- _What is being asked_
Copy out the records word for word, beginning with the line that contains "light brown wood door at right is 16.51" and continuing through the line that contains "green leafy plant at upper left is far", with both of those lines included.

- _Information shown_
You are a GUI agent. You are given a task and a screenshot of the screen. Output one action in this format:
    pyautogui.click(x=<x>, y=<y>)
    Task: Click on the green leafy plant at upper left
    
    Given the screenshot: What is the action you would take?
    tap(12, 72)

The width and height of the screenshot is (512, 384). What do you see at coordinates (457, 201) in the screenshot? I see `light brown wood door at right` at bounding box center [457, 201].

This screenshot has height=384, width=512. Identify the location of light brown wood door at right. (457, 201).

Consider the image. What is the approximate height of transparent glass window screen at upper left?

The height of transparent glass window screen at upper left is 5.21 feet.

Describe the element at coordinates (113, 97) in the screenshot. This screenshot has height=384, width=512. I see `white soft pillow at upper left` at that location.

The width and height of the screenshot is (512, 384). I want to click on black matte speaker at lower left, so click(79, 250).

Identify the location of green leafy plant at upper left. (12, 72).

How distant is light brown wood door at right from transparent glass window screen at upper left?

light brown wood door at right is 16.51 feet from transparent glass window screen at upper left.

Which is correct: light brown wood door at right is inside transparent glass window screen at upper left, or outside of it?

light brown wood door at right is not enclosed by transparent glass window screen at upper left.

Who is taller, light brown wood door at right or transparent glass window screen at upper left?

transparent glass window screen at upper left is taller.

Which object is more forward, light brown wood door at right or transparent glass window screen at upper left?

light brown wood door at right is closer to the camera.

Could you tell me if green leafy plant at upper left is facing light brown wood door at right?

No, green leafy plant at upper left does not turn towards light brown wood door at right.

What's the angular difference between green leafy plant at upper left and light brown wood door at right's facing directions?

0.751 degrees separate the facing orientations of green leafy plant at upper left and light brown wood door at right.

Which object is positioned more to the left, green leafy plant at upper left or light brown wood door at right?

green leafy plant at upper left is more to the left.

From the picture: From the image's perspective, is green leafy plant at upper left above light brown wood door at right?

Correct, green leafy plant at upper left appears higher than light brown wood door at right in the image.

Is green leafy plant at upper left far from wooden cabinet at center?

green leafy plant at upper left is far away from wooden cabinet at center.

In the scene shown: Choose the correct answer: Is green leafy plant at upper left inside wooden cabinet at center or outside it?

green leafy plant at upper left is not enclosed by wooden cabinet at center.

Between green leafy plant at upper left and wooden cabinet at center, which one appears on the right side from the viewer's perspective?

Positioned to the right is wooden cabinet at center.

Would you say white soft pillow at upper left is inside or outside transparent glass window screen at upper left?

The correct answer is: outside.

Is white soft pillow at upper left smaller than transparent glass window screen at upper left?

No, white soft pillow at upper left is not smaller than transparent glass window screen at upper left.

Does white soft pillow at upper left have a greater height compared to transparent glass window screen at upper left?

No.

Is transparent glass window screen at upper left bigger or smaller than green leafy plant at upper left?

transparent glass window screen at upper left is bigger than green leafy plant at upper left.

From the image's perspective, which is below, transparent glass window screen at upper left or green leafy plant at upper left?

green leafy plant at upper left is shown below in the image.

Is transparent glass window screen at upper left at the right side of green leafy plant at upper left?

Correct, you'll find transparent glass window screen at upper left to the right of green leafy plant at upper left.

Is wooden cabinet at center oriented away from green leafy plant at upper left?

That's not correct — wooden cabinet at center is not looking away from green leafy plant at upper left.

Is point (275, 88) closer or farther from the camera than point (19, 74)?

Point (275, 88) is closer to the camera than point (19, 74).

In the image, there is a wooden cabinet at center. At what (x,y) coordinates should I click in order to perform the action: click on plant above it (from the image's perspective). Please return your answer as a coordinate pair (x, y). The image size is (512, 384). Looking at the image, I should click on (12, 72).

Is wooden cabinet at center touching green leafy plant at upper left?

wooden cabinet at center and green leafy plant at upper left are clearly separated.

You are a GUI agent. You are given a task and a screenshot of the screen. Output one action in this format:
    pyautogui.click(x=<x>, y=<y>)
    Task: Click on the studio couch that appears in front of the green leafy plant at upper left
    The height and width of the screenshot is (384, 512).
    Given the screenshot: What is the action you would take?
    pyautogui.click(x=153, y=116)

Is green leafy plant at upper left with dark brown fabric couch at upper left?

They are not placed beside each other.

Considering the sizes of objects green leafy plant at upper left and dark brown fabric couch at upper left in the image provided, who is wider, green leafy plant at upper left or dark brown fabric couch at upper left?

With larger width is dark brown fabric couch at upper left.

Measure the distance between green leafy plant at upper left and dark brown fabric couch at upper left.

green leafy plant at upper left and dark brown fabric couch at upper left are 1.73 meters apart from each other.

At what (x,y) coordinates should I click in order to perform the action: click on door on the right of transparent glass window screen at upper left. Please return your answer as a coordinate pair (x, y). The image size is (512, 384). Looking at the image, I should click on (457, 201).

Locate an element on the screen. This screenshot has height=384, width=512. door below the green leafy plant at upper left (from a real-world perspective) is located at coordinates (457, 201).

- _Finished task_
light brown wood door at right is 16.51 feet from transparent glass window screen at upper left.

Which is correct: light brown wood door at right is inside transparent glass window screen at upper left, or outside of it?

light brown wood door at right is not enclosed by transparent glass window screen at upper left.

Who is taller, light brown wood door at right or transparent glass window screen at upper left?

transparent glass window screen at upper left is taller.

Which object is more forward, light brown wood door at right or transparent glass window screen at upper left?

light brown wood door at right is closer to the camera.

Could you tell me if green leafy plant at upper left is facing light brown wood door at right?

No, green leafy plant at upper left does not turn towards light brown wood door at right.

What's the angular difference between green leafy plant at upper left and light brown wood door at right's facing directions?

0.751 degrees separate the facing orientations of green leafy plant at upper left and light brown wood door at right.

Which object is positioned more to the left, green leafy plant at upper left or light brown wood door at right?

green leafy plant at upper left is more to the left.

From the picture: From the image's perspective, is green leafy plant at upper left above light brown wood door at right?

Correct, green leafy plant at upper left appears higher than light brown wood door at right in the image.

Is green leafy plant at upper left far from wooden cabinet at center?

green leafy plant at upper left is far away from wooden cabinet at center.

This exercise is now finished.